#### Task goal
Leave out the pictures and give back all the entries exactly as written.

══ Data in this exercise ══

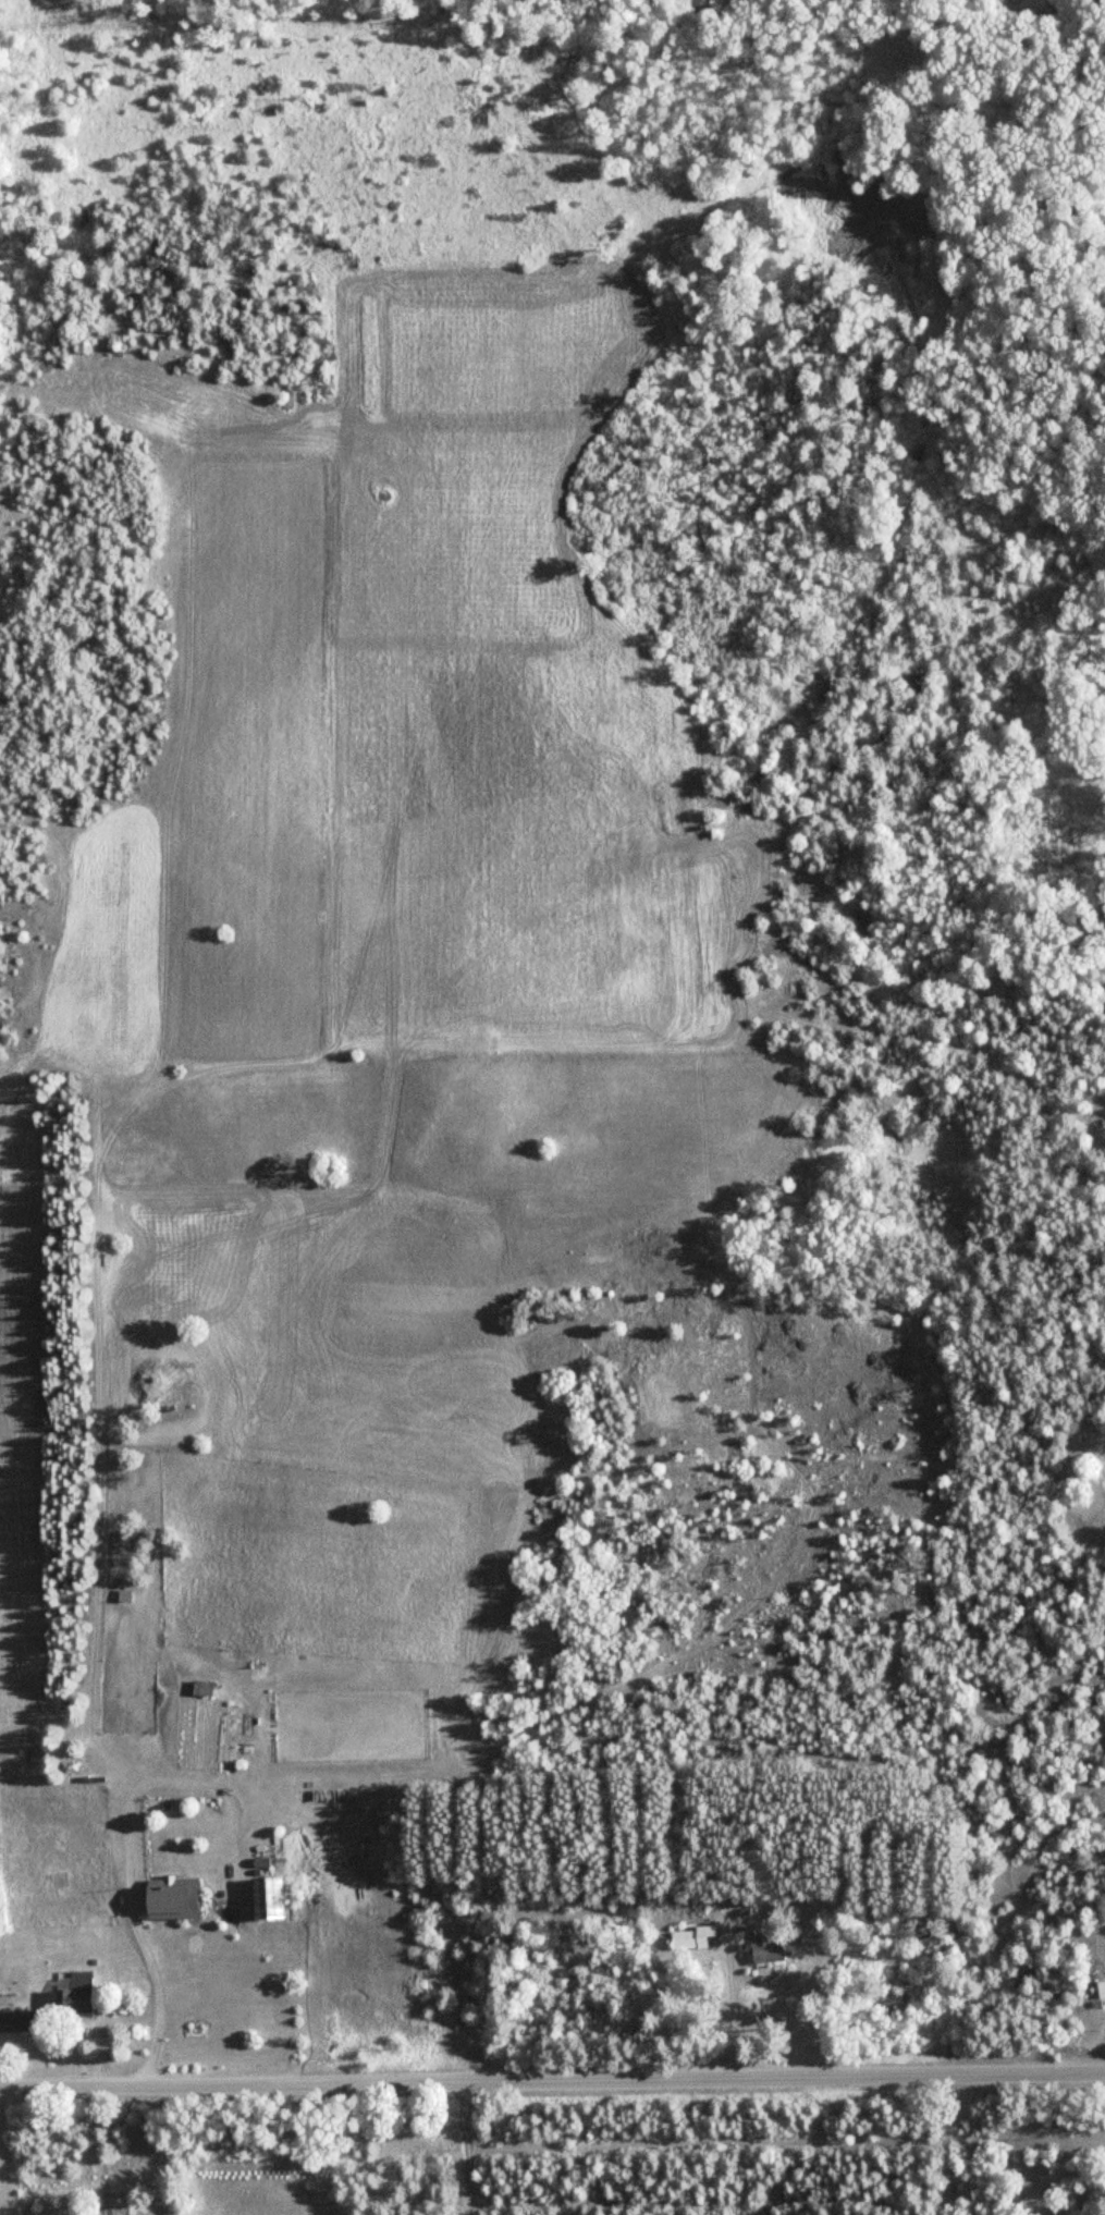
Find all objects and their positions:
building: (202, 1687)
building: (169, 1896)
building: (265, 1897)
building: (692, 1937)
building: (767, 1944)
building: (76, 1995)
building: (16, 2020)
road: (552, 2077)
building: (144, 2206)

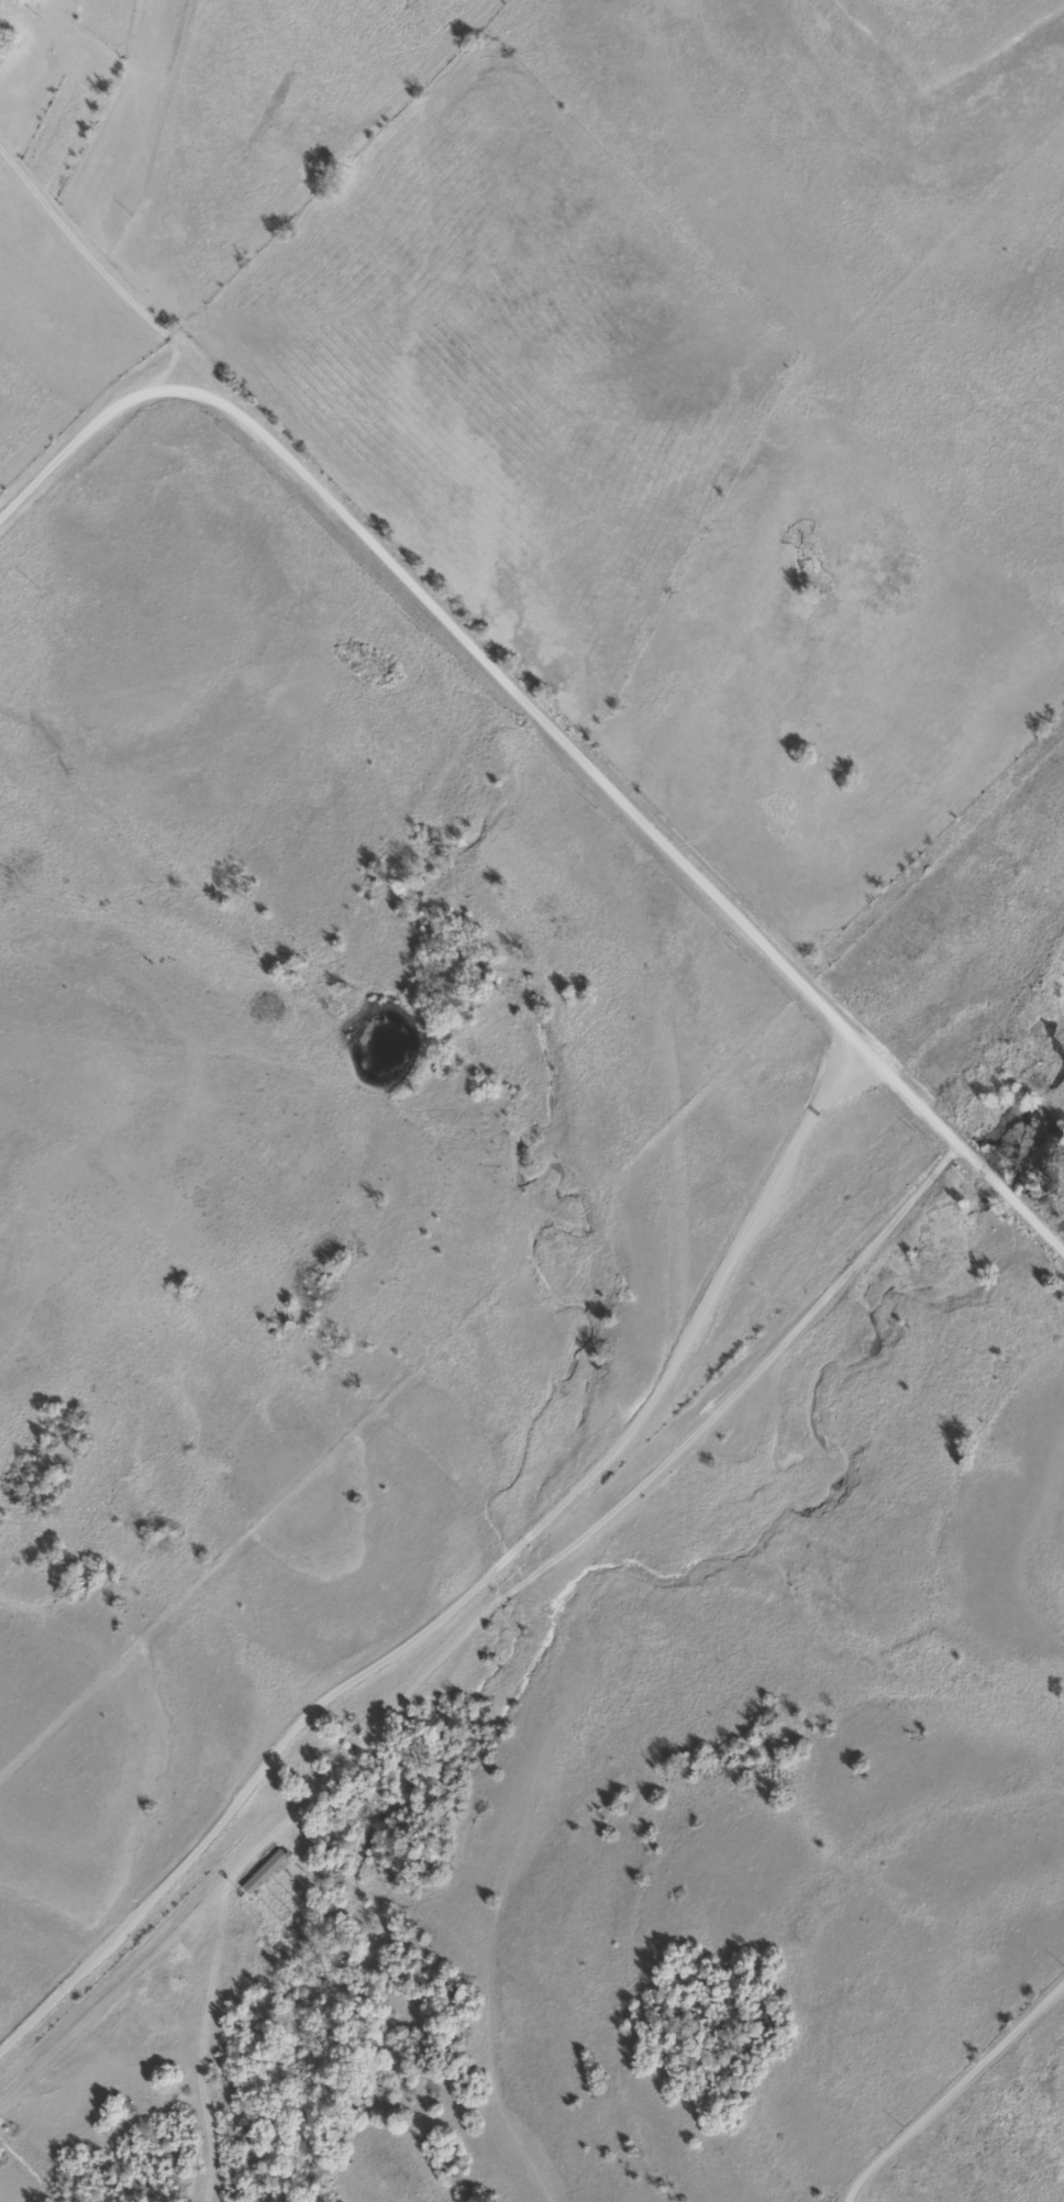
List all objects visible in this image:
road: (101, 241)
road: (548, 685)
road: (500, 1629)
building: (259, 1873)
road: (955, 2093)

═══

#### Exercise output
Find all objects and their positions:
building: (202, 1687)
building: (169, 1896)
building: (265, 1897)
building: (692, 1937)
building: (767, 1944)
building: (76, 1995)
building: (16, 2020)
road: (552, 2077)
building: (144, 2206)

List all objects visible in this image:
road: (101, 241)
road: (548, 685)
road: (500, 1629)
building: (259, 1873)
road: (955, 2093)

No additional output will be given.